# What you will do
Could you output each record below exactly as it stands and leave the pictures out?

##### Source material

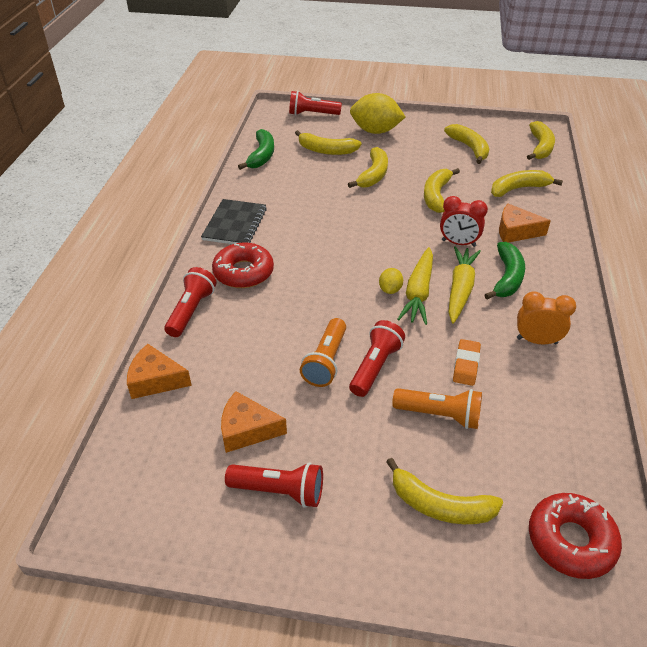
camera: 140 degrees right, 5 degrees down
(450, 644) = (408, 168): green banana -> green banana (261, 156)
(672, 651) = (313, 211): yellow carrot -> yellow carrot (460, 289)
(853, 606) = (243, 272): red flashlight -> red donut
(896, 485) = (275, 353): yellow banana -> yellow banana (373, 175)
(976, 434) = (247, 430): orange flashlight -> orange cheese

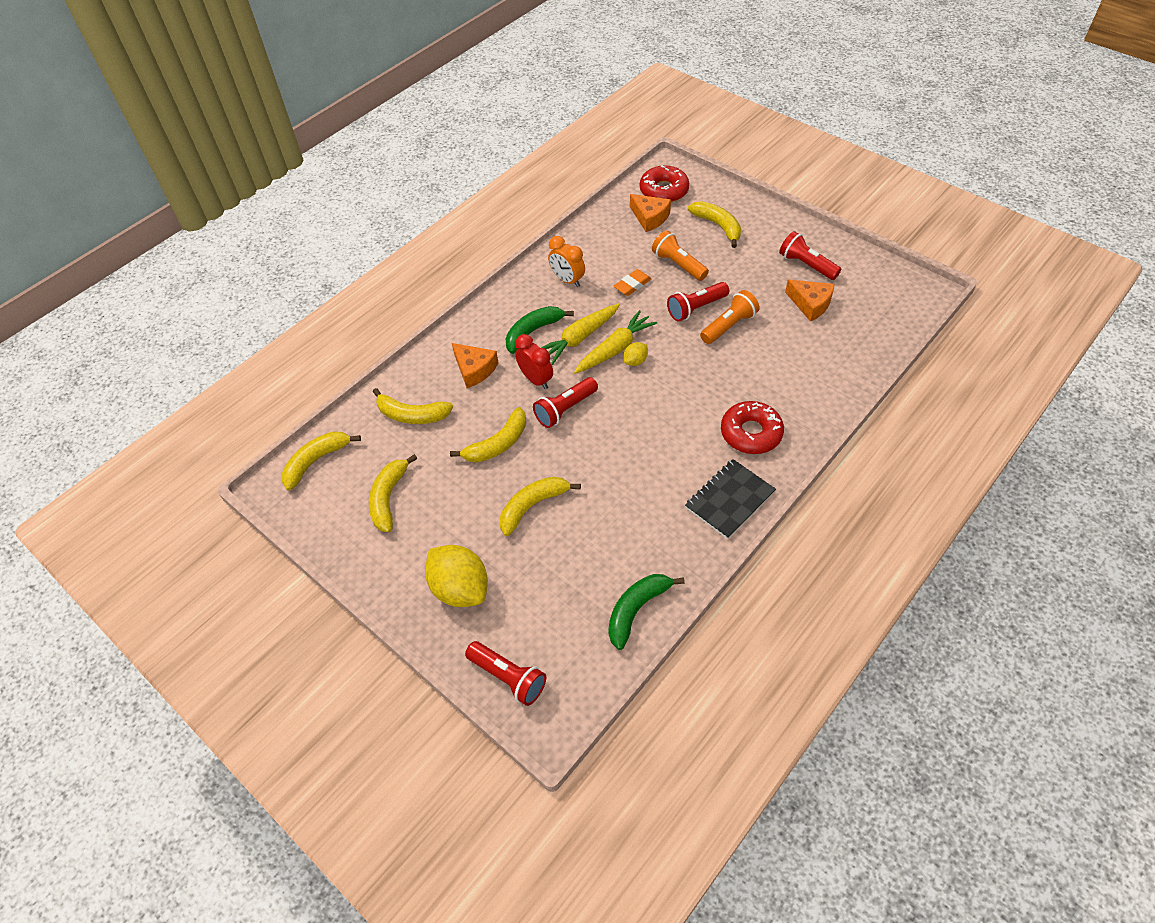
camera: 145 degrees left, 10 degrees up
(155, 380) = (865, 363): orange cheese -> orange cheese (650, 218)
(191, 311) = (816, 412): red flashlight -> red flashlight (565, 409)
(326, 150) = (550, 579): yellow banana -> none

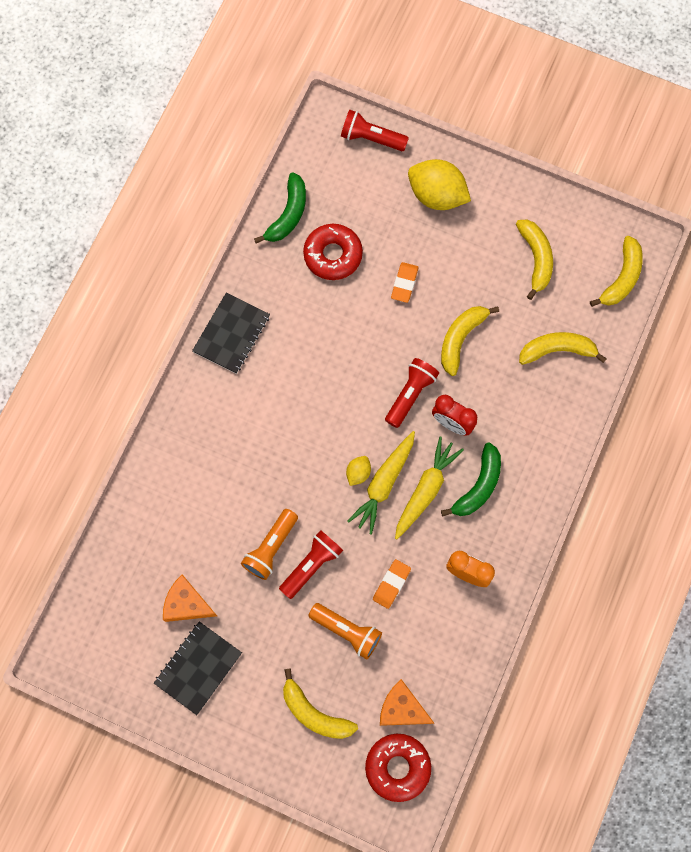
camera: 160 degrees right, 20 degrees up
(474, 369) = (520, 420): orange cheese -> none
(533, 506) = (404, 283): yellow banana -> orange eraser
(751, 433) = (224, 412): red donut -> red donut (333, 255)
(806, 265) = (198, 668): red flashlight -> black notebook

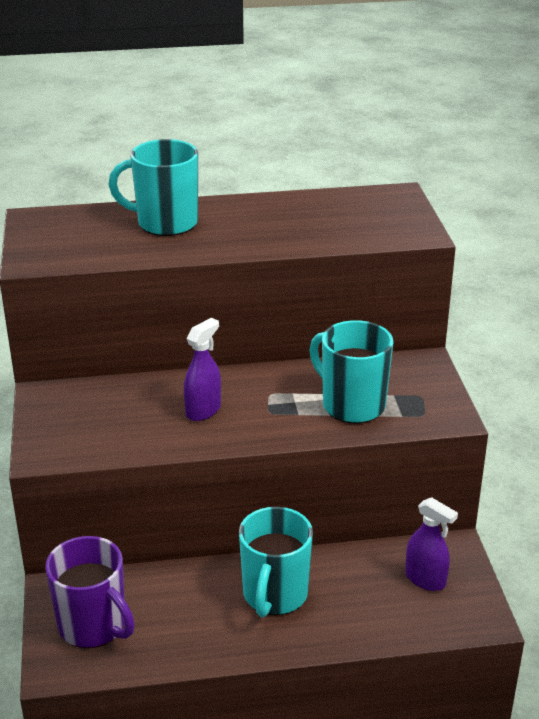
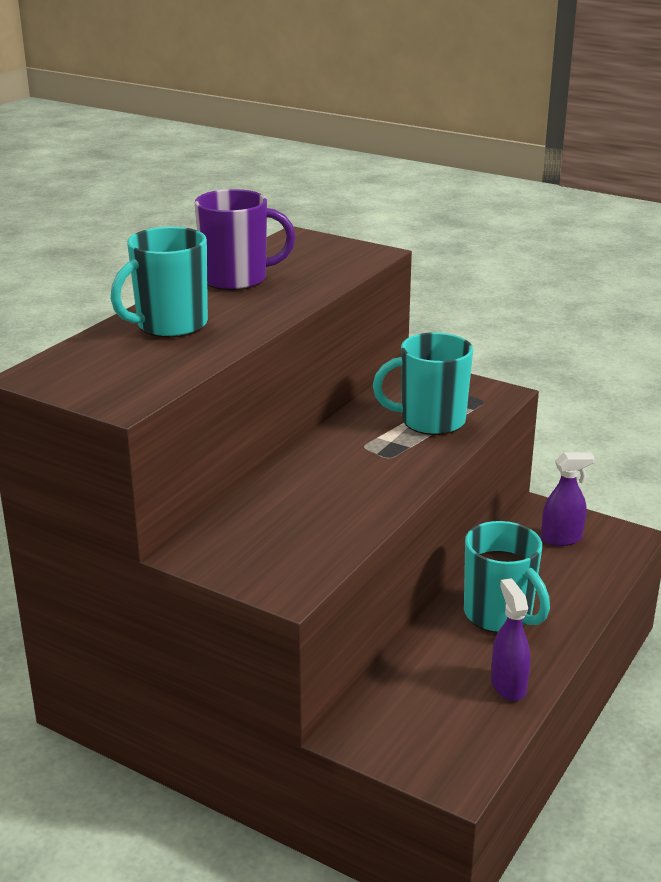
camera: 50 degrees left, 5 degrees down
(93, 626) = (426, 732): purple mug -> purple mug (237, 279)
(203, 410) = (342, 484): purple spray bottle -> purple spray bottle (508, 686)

##########

# Response to the exercise
camera: 140 degrees right, 5 degrees down
(450, 644) = (408, 168): green banana -> green banana (261, 156)
(672, 651) = (313, 211): yellow carrot -> yellow carrot (460, 289)
(853, 606) = (243, 272): red flashlight -> red donut
(896, 485) = (275, 353): yellow banana -> yellow banana (373, 175)
(976, 434) = (247, 430): orange flashlight -> orange cheese

camera: 145 degrees left, 10 degrees up
(155, 380) = (865, 363): orange cheese -> orange cheese (650, 218)
(191, 311) = (816, 412): red flashlight -> red flashlight (565, 409)
(326, 150) = (550, 579): yellow banana -> none

camera: 160 degrees right, 20 degrees up
(474, 369) = (520, 420): orange cheese -> none
(533, 506) = (404, 283): yellow banana -> orange eraser
(751, 433) = (224, 412): red donut -> red donut (333, 255)
(806, 265) = (198, 668): red flashlight -> black notebook

camera: 50 degrees left, 5 degrees down
(93, 626) = (426, 732): purple mug -> purple mug (237, 279)
(203, 410) = (342, 484): purple spray bottle -> purple spray bottle (508, 686)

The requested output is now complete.